▶ **TASK STATEMENT**
For each line below with the word "white", write out a copy.

▶ **MATERIAL TO PROCESS**
+ + + +

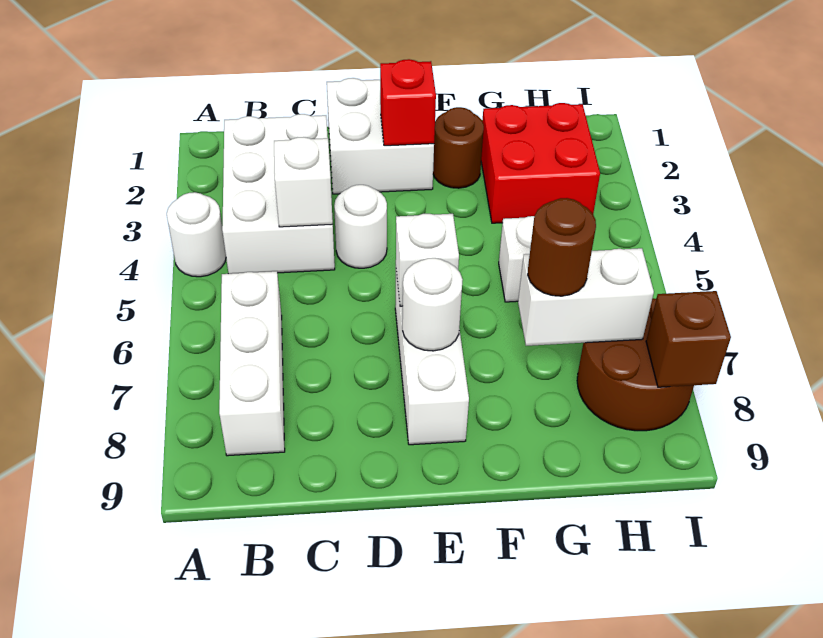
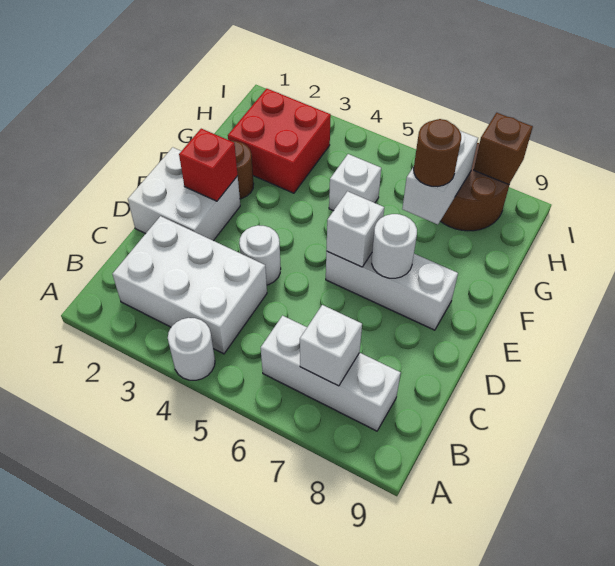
white brick C4 level 2 -> white brick B7 level 2

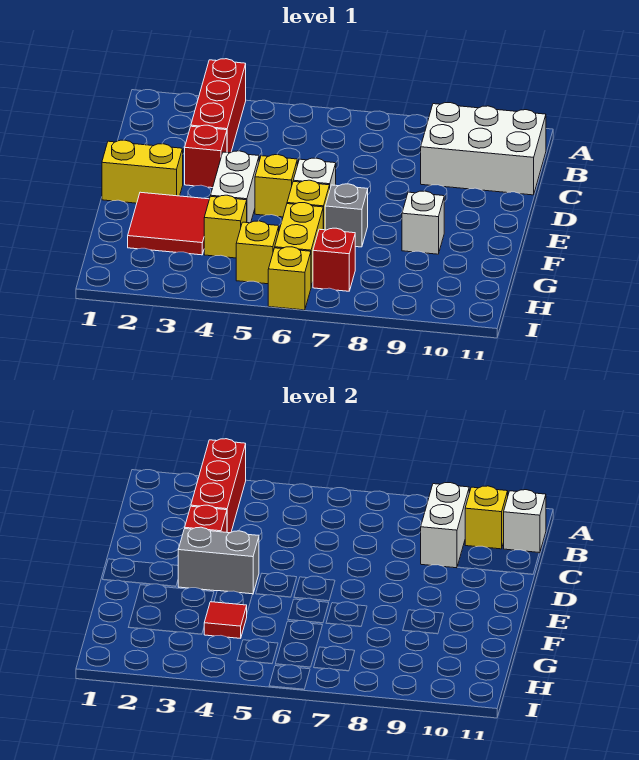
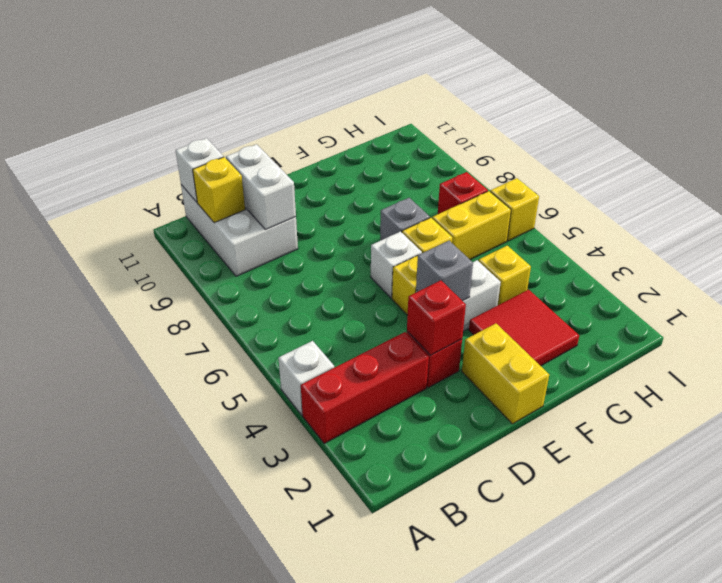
red brick A3:C3 level 2 -> none
white brick B9:C9 level 2 -> white brick C9:C10 level 2
grey brick E3:E4 level 2 -> grey brick E4 level 2
white brick F9 level 1 -> white brick A4 level 1
red tile G4 level 2 -> none
yellow brick H5 level 1 -> none

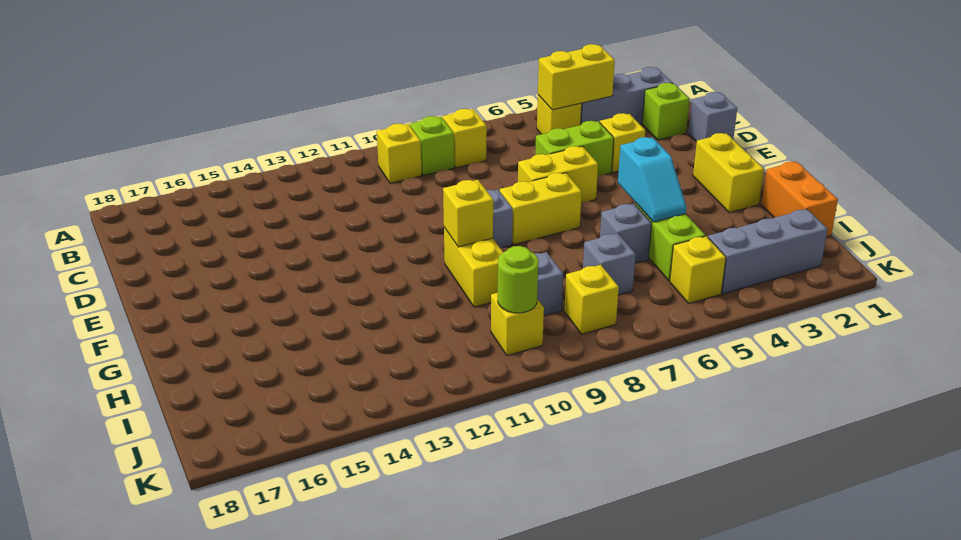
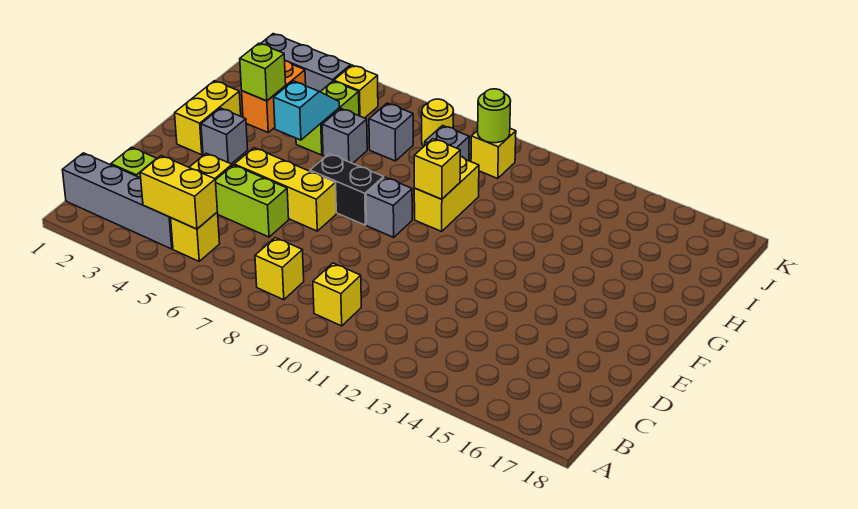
grey brick B2:B4 level 1 -> grey brick B1:B4 level 1
lime brick B9 level 1 -> lime brick H3 level 2
grey brick D1 level 1 -> grey brick F3 level 1
yellow brick E6:E7 level 1 -> yellow brick E5:E7 level 1
yellow brick F7:F8 level 1 -> black brick F7:F8 level 1
orange brick H1:I1 level 1 -> orange brick H3:I3 level 1
yellow brick J8 level 1 -> yellow round brick J8 level 1

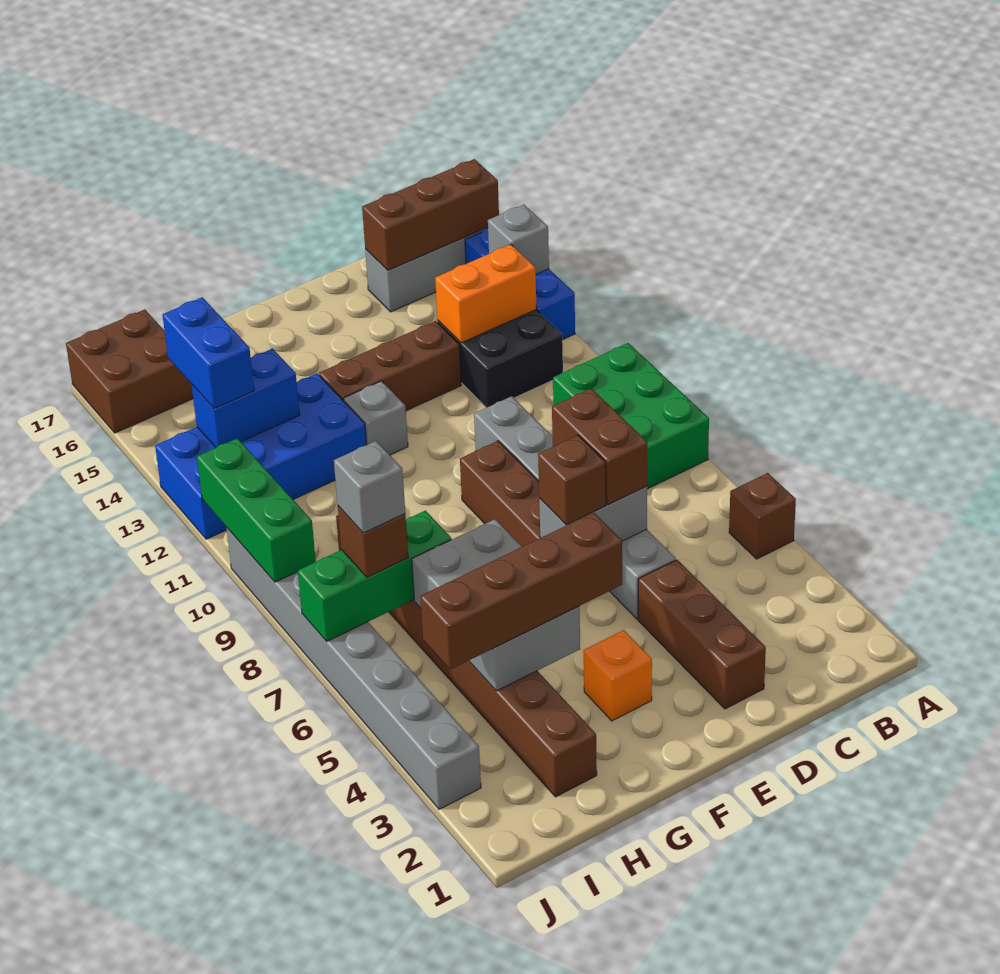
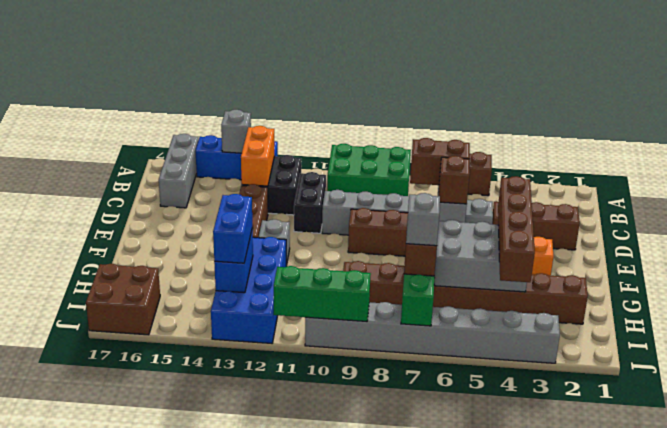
brown brick A16:C16 level 2 -> none
none -> black brick C11:D11 level 1
blue brick I13:I14 level 3 -> blue brick H13:I13 level 3

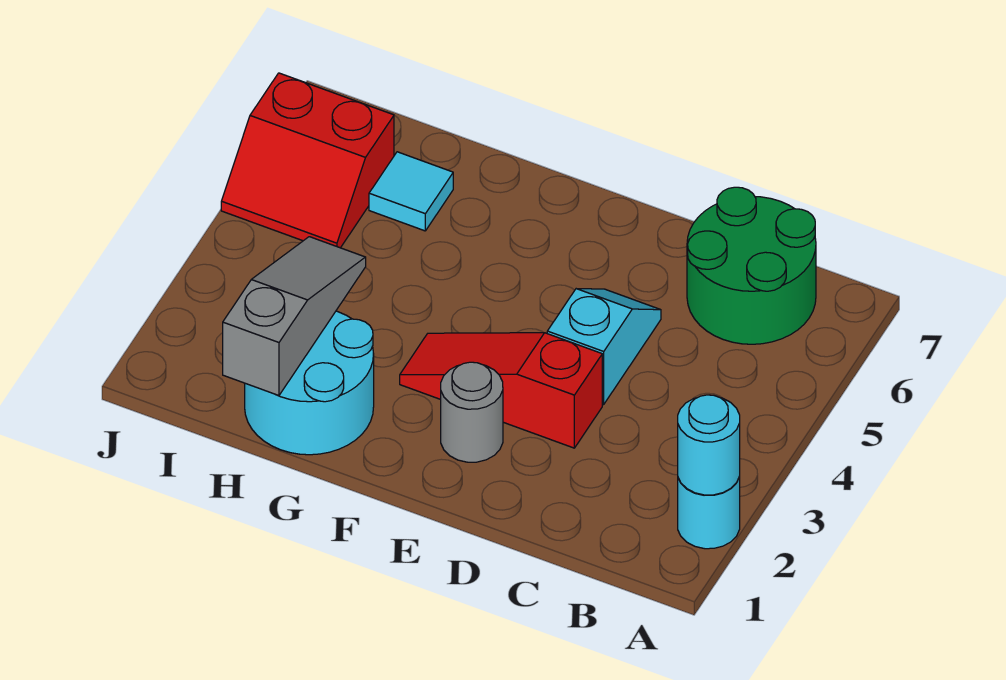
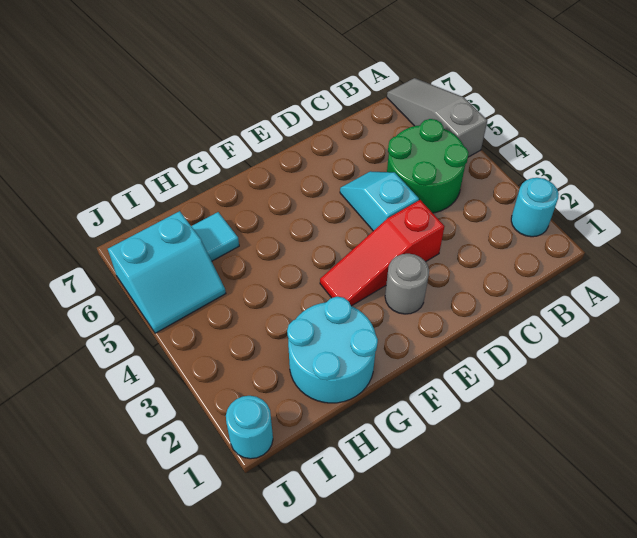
cyan round brick A2 level 2 -> cyan round brick J1 level 1
green round brick B6:C7 level 1 -> green round brick B4:C5 level 1
grey slope H1:H3 level 2 top 1 -> grey slope A5:A7 level 1 top 5
red slope I5:J6 level 1 top 6 -> cyan slope I5:J6 level 1 top 6

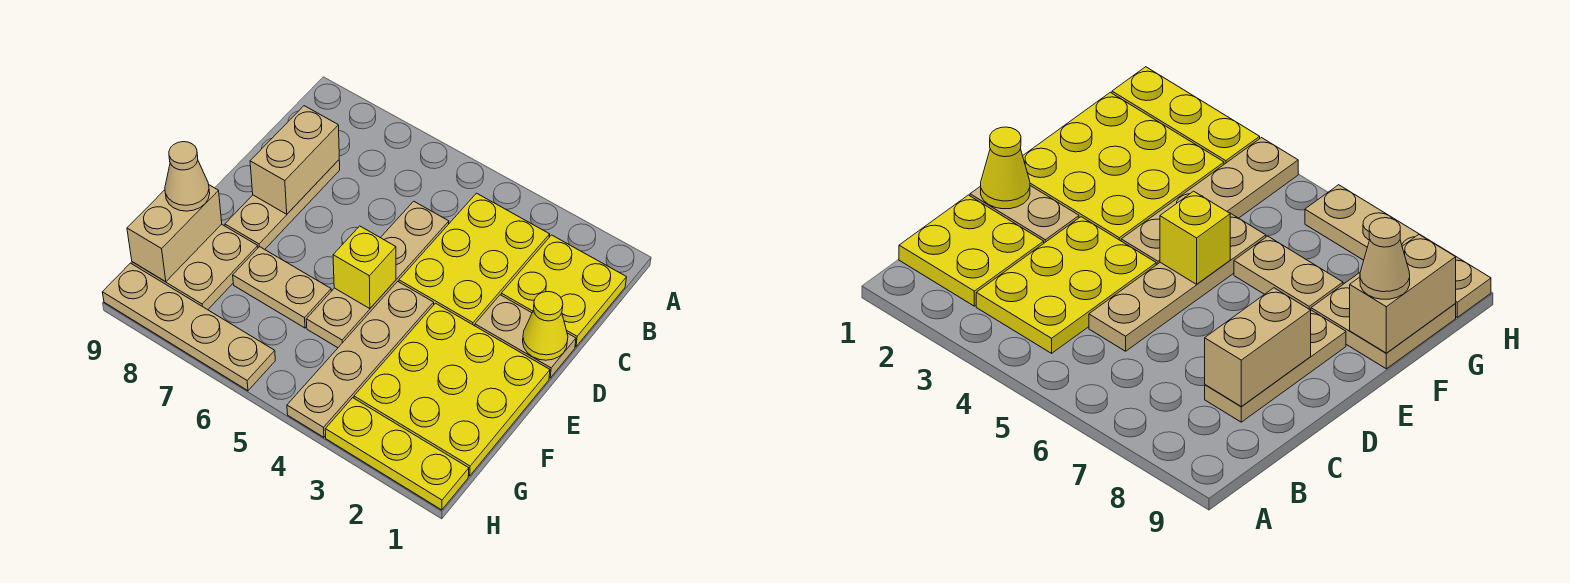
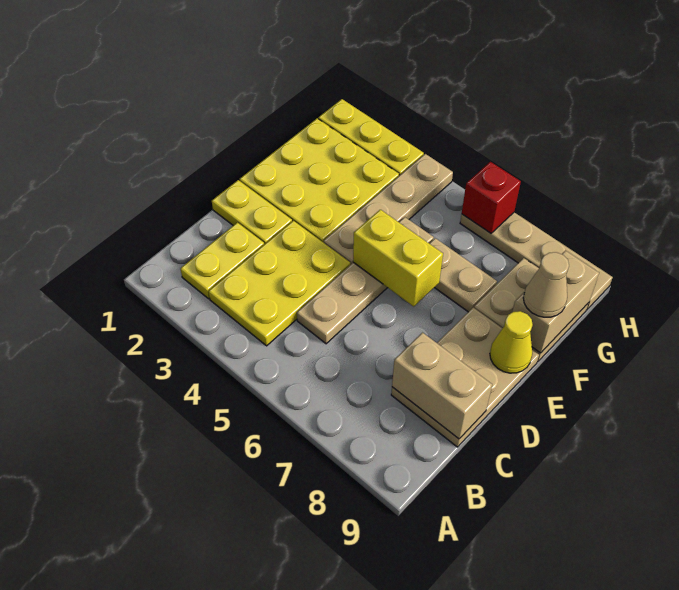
yellow plate B1:C2 level 1 -> yellow plate B2:C2 level 1
tan plate C8:E8 level 1 -> tan plate C8:E9 level 1
tan brick C8:D8 level 2 -> tan brick C8:C9 level 2
tan plate D1:D2 level 1 -> yellow plate D1:D2 level 1
yellow cone D1 level 2 -> yellow cone E9 level 2
yellow brick E5 level 2 -> yellow brick E5:E6 level 2
none -> red brick H6 level 2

+ + + +

▶ **EXERCISE RESULT**
white brick C4 level 2 -> white brick B7 level 2
white brick B9:C9 level 2 -> white brick C9:C10 level 2
white brick F9 level 1 -> white brick A4 level 1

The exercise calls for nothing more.